Start of SUPPLIED MATERIAL

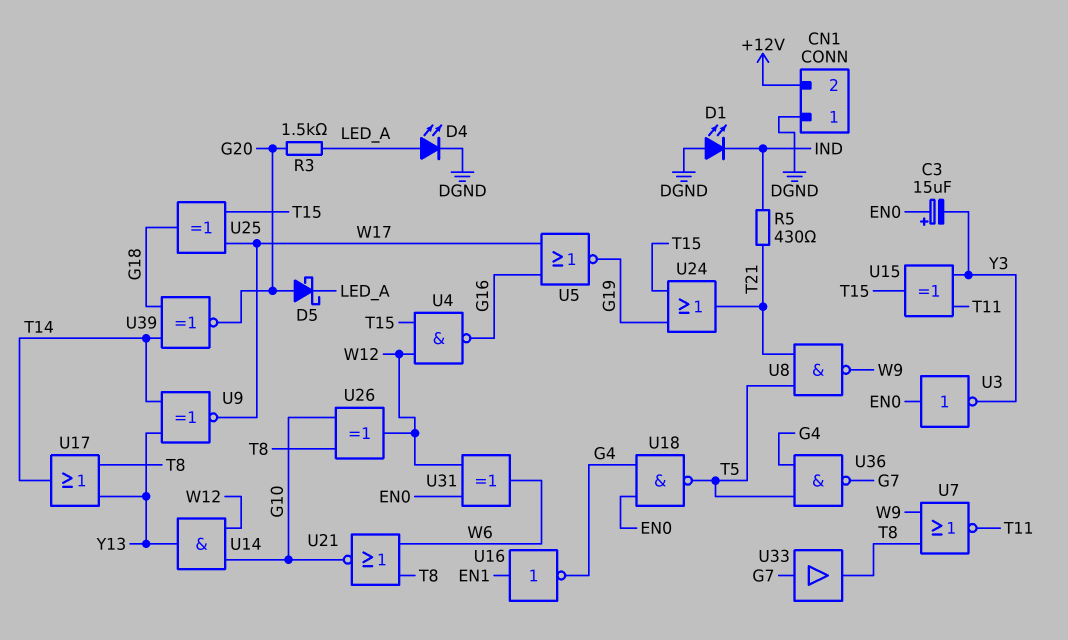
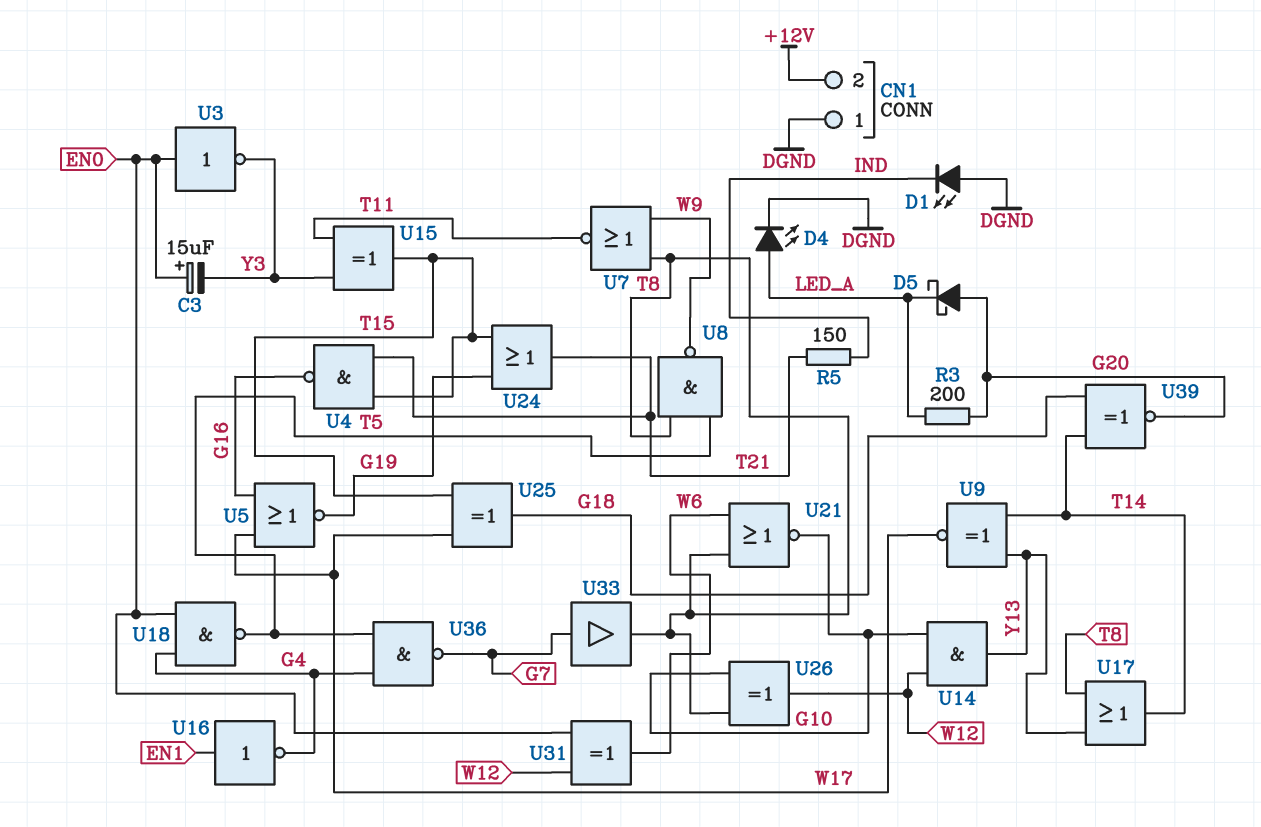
R3: 1.5k (G20, LED_A) -> 200 (G20, LED_A)
R5: 430 (IND, T21) -> 150 (IND, T21)
U4: NAND (in T15, in W12, out G16) -> NAND (in T15, in T21, out G16)
U8: NAND (in T5, in T21, out W9) -> NAND (in T5, in T8, out W9)

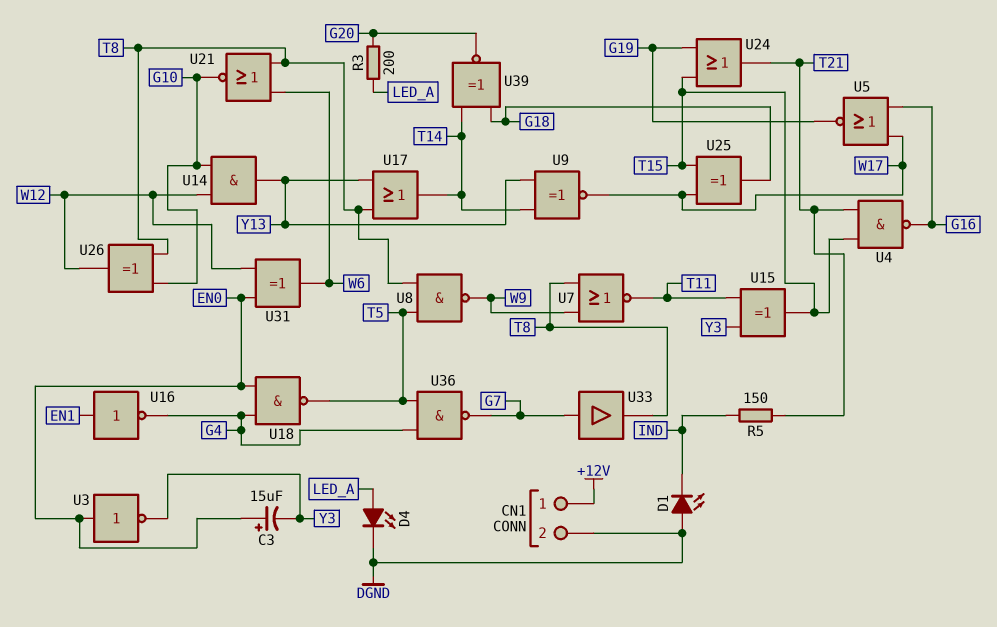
CN1 pin 1: DGND -> +12V
CN1 pin 2: +12V -> DGND
D5: schottky (A G20, K LED_A) -> none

End of SUPPLIED MATERIAL

— PROMPT —
Quote all the records verbatim, dropping any pictures from your copy.

— TASK RESULT —
R3: 1.5k (G20, LED_A) -> 200 (G20, LED_A)
R5: 430 (IND, T21) -> 150 (IND, T21)
U4: NAND (in T15, in W12, out G16) -> NAND (in T15, in T21, out G16)
U8: NAND (in T5, in T21, out W9) -> NAND (in T5, in T8, out W9)

CN1 pin 1: DGND -> +12V
CN1 pin 2: +12V -> DGND
D5: schottky (A G20, K LED_A) -> none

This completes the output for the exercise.